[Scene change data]
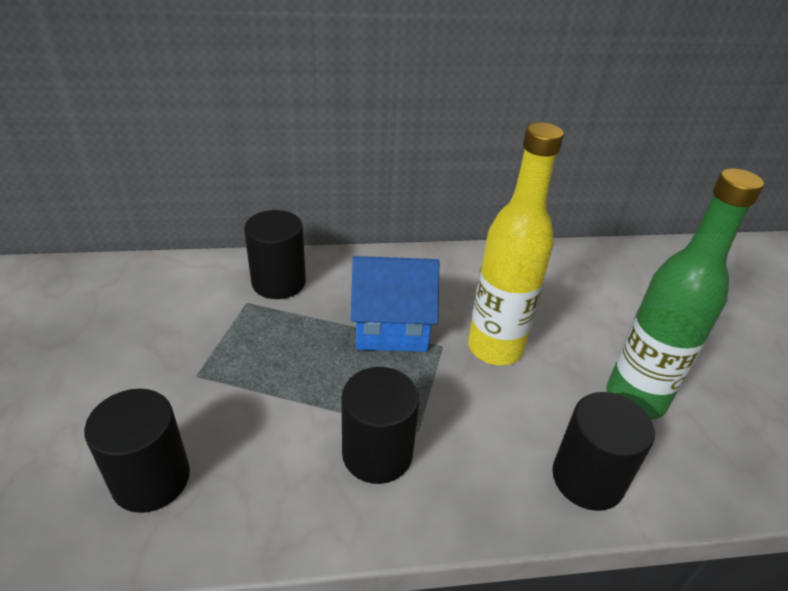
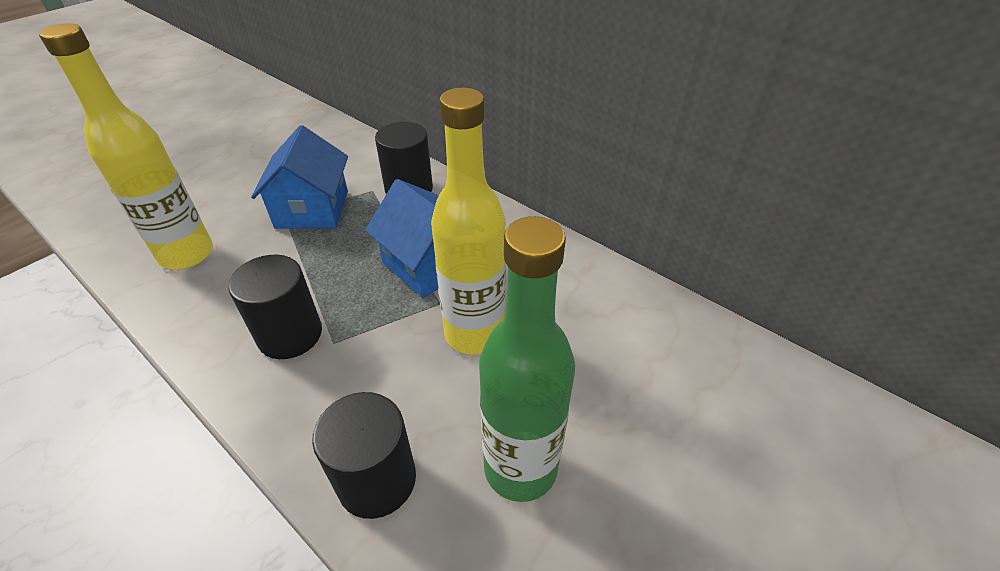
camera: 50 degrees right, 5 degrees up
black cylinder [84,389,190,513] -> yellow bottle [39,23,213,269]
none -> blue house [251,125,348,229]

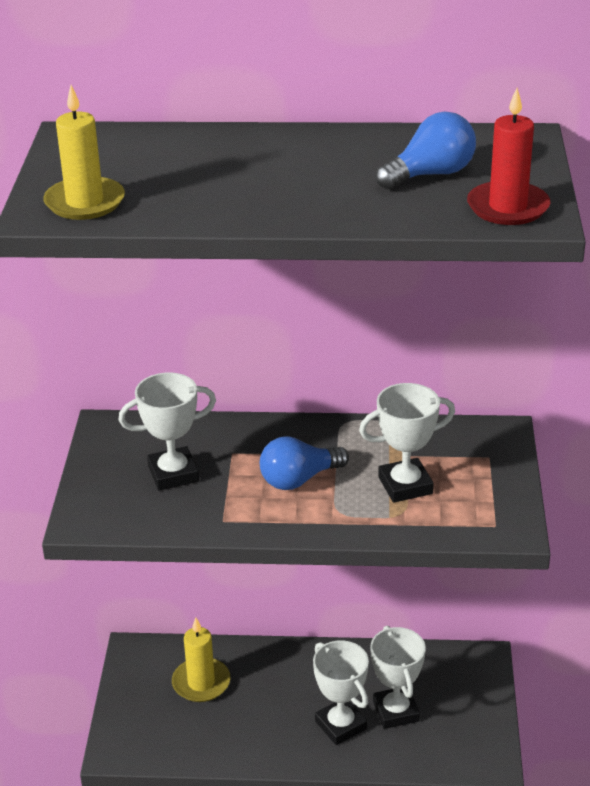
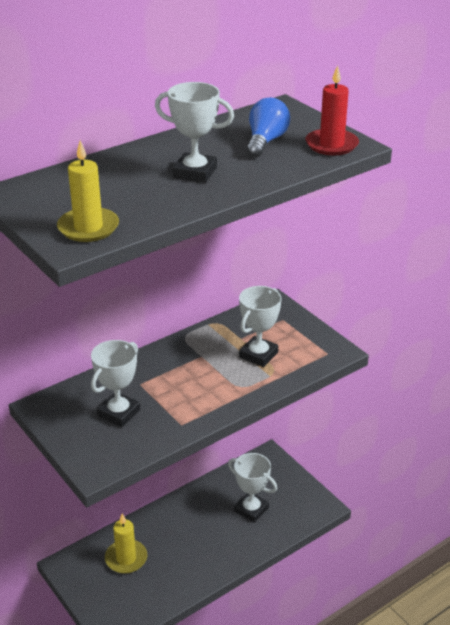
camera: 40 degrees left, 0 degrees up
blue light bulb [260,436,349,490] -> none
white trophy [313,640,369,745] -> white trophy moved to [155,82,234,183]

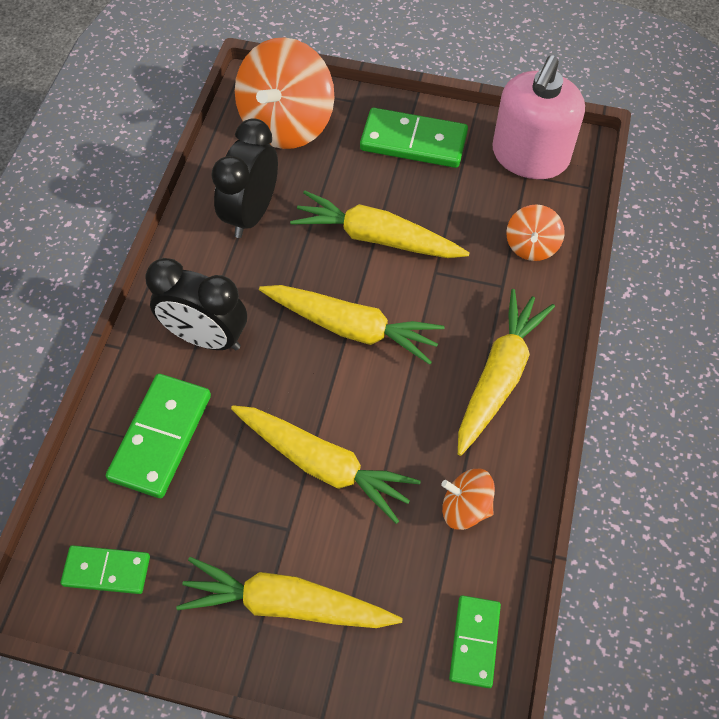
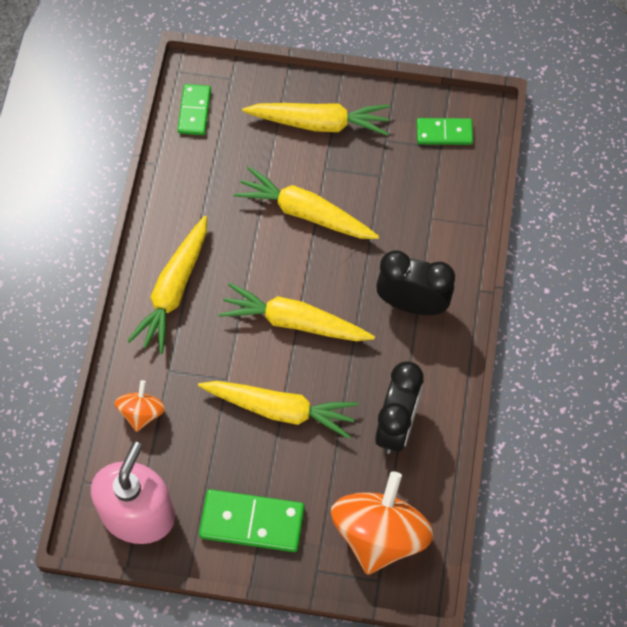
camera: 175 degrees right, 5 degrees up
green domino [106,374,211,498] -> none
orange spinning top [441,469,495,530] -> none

- _Problem to solve_
From the records above, return exactly the lines running from the one that contains "none -> blue house [251,125,348,229]" down to the one that contains "green domino [106,374,211,498] -> none", both included, without any pictures.

- _Result_
none -> blue house [251,125,348,229]

camera: 40 degrees left, 0 degrees up
blue light bulb [260,436,349,490] -> none
white trophy [313,640,369,745] -> white trophy moved to [155,82,234,183]

camera: 175 degrees right, 5 degrees up
green domino [106,374,211,498] -> none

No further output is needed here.